Source records:

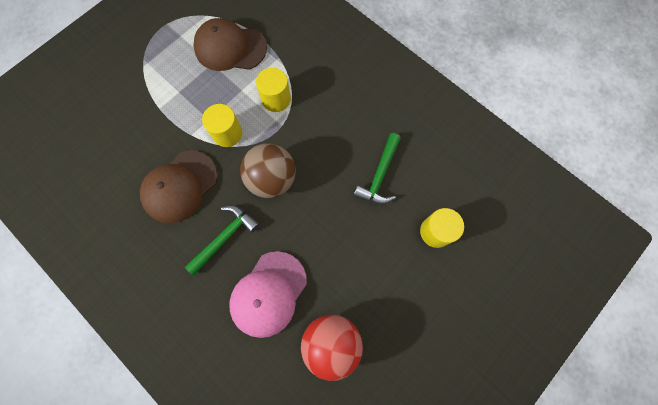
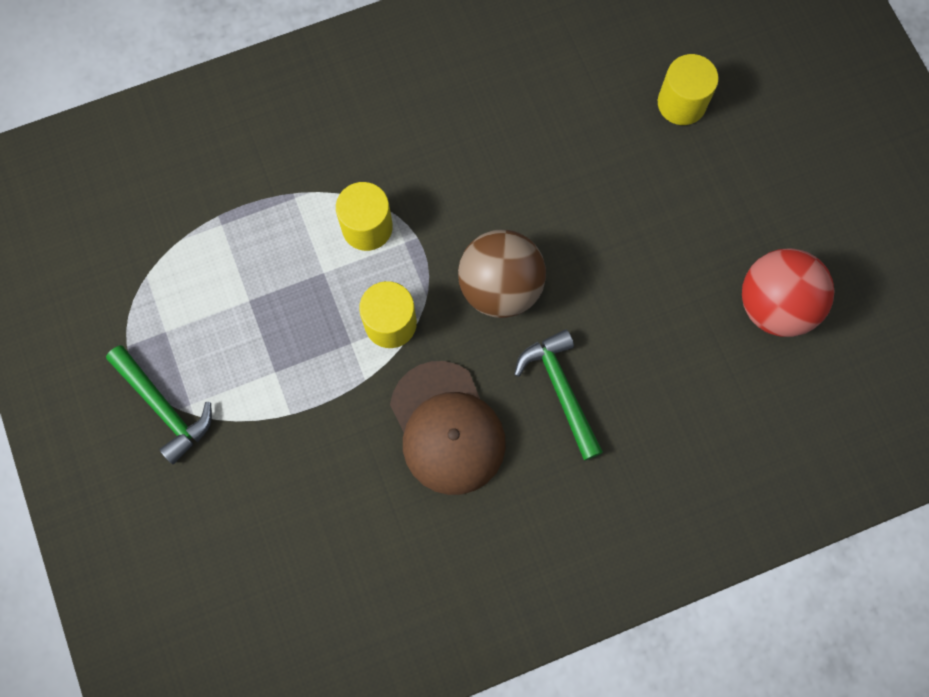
camera: 65 degrees left, 0 degrees up
(230, 48) = (234, 260): brown cap -> none
(268, 294) = (672, 361): pink cap -> none
(379, 175) = (566, 136): green hammer -> green hammer (164, 407)

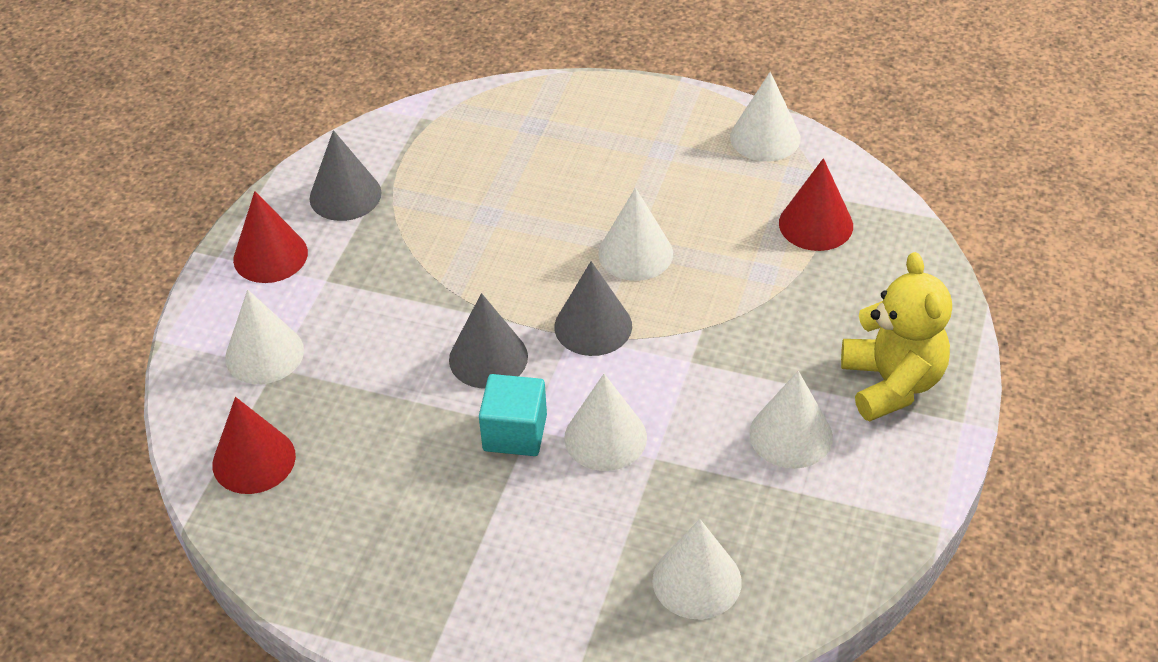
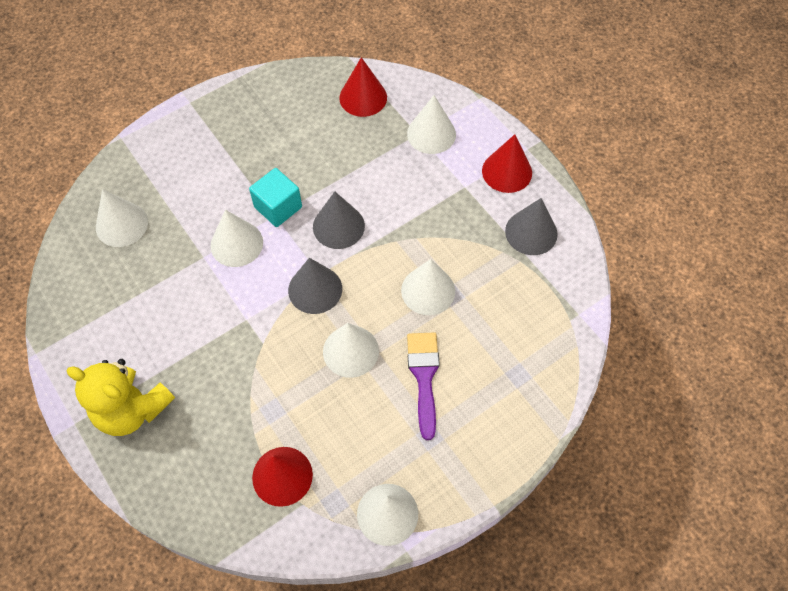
camera: 125 degrees right, 15 degrees up
(605, 185) = (424, 377): none -> purple brush
(791, 435) = (153, 329): white cone -> white cone (428, 290)

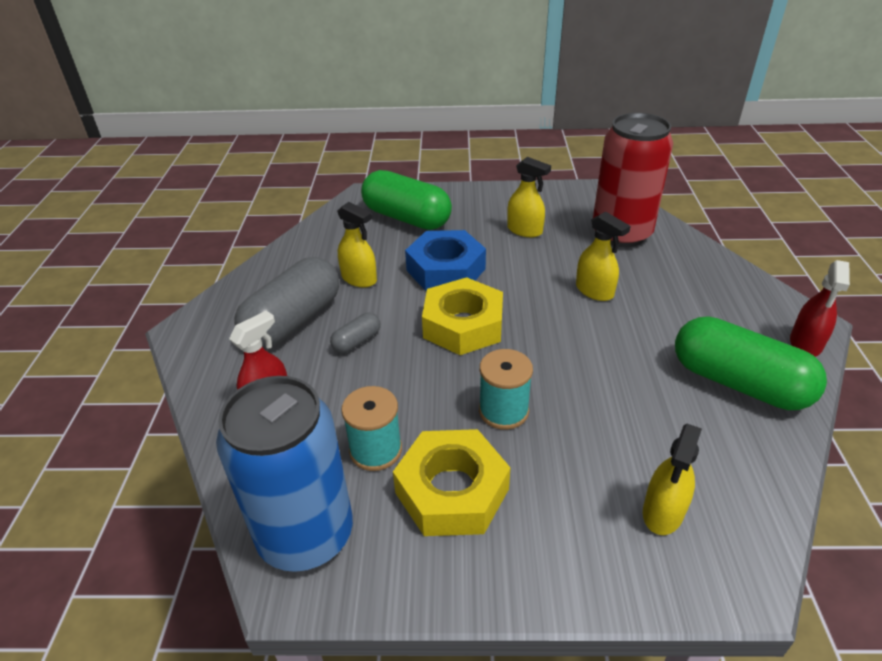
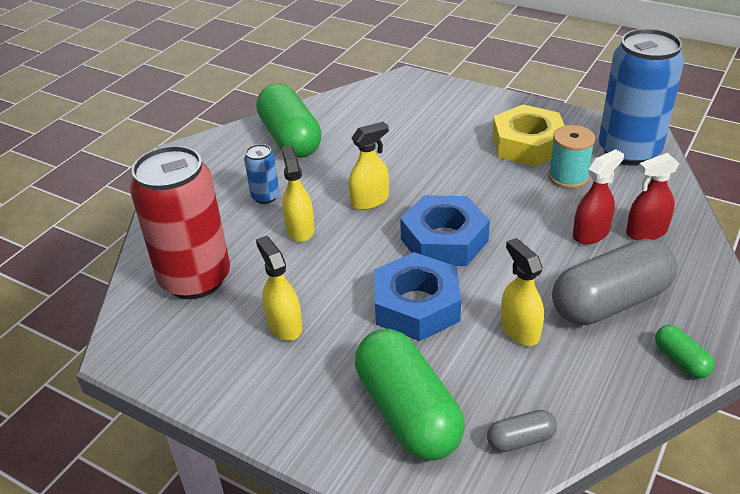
camera: 150 degrees left, 0 degrees up
(232, 297) = (680, 360): none -> green capsule
(357, 341) = (551, 258): grey capsule -> grey capsule (520, 439)
(463, 325) = (444, 240): yellow nut -> blue nut
(503, 411) = (462, 171): turquoise spool -> none
(663, 308) = (265, 196): none -> blue can
(663, 512) = (415, 105): yellow spray bottle -> yellow spray bottle (370, 201)
(805, 344) = (211, 143): red spray bottle -> red spray bottle (591, 233)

• [EXERCISE INSTRUCTIONS]
Write the entries out again exactly as they appear, with the pictures omitted.

• [YOUR SOLUTION]
camera: 65 degrees left, 0 degrees up
(230, 48) = (234, 260): brown cap -> none
(268, 294) = (672, 361): pink cap -> none
(379, 175) = (566, 136): green hammer -> green hammer (164, 407)

camera: 125 degrees right, 15 degrees up
(605, 185) = (424, 377): none -> purple brush
(791, 435) = (153, 329): white cone -> white cone (428, 290)

camera: 150 degrees left, 0 degrees up
(232, 297) = (680, 360): none -> green capsule
(357, 341) = (551, 258): grey capsule -> grey capsule (520, 439)
(463, 325) = (444, 240): yellow nut -> blue nut
(503, 411) = (462, 171): turquoise spool -> none
(663, 308) = (265, 196): none -> blue can
(663, 512) = (415, 105): yellow spray bottle -> yellow spray bottle (370, 201)
(805, 344) = (211, 143): red spray bottle -> red spray bottle (591, 233)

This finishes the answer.